▶ Activity:
Repeat the entries without change, omitting the pictures.

━━━ Input records ━━━

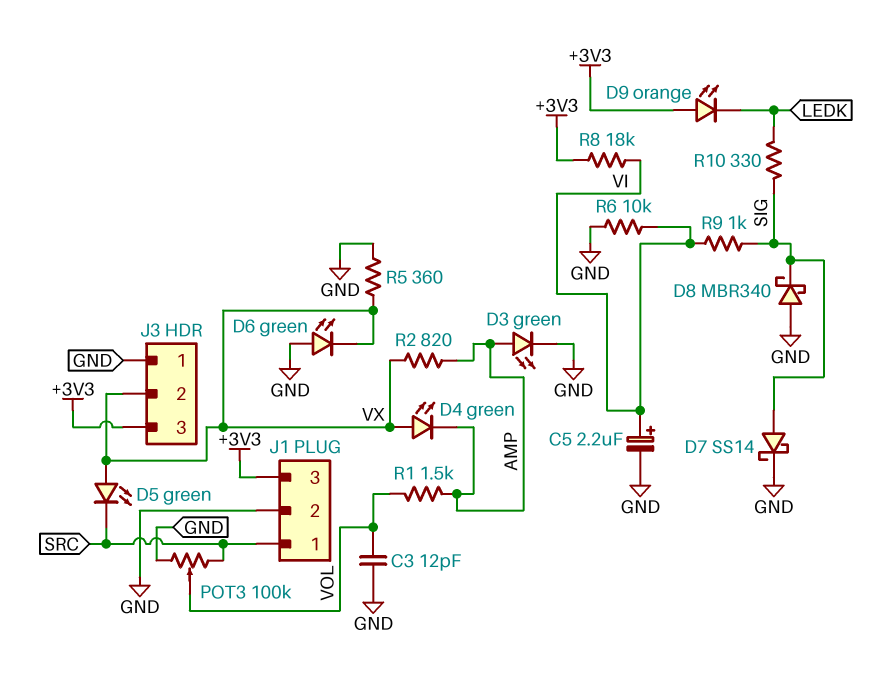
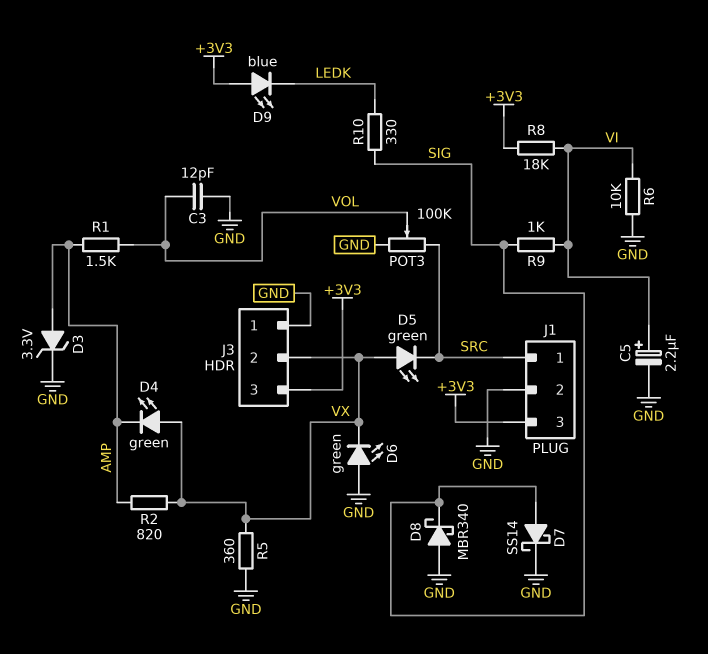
D3: LED green (A AMP, K GND) -> zener 3.3V (A AMP, K GND)
D9: LED orange (A +3V3, K LEDK) -> LED blue (A +3V3, K LEDK)

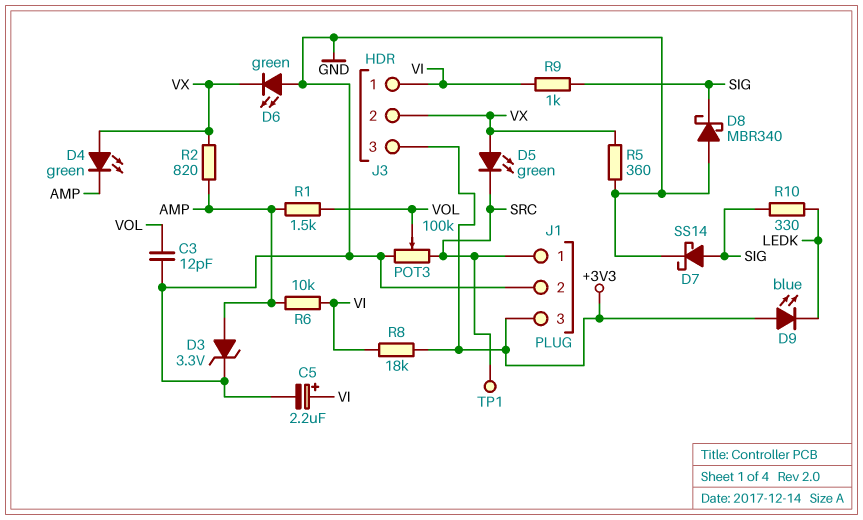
J3 pin 1: GND -> VI
R6: 10k (GND, VI) -> 10k (AMP, VI)
TP1: none -> test point (SRC)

━━━

▶ Answer for this exercise:
D3: LED green (A AMP, K GND) -> zener 3.3V (A AMP, K GND)
D9: LED orange (A +3V3, K LEDK) -> LED blue (A +3V3, K LEDK)

J3 pin 1: GND -> VI
R6: 10k (GND, VI) -> 10k (AMP, VI)
TP1: none -> test point (SRC)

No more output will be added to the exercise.